## Exercise directions
Retype the data that follows line by line, exactly, and leave its pictures out.

## Data provided
* * * *
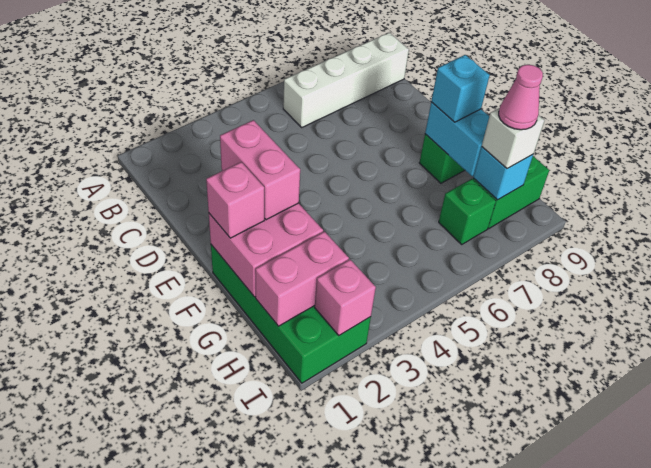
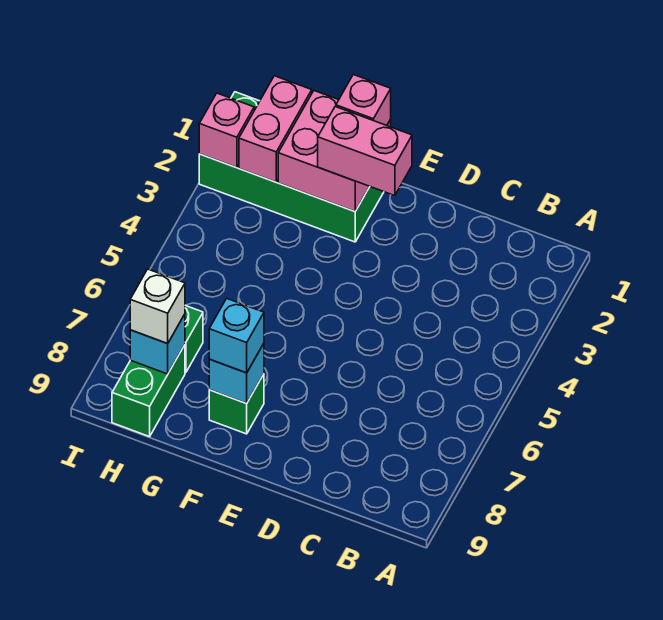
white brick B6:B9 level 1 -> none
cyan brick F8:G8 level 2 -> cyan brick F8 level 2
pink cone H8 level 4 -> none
* * * *
## Exercise answer
white brick B6:B9 level 1 -> none
cyan brick F8:G8 level 2 -> cyan brick F8 level 2
pink cone H8 level 4 -> none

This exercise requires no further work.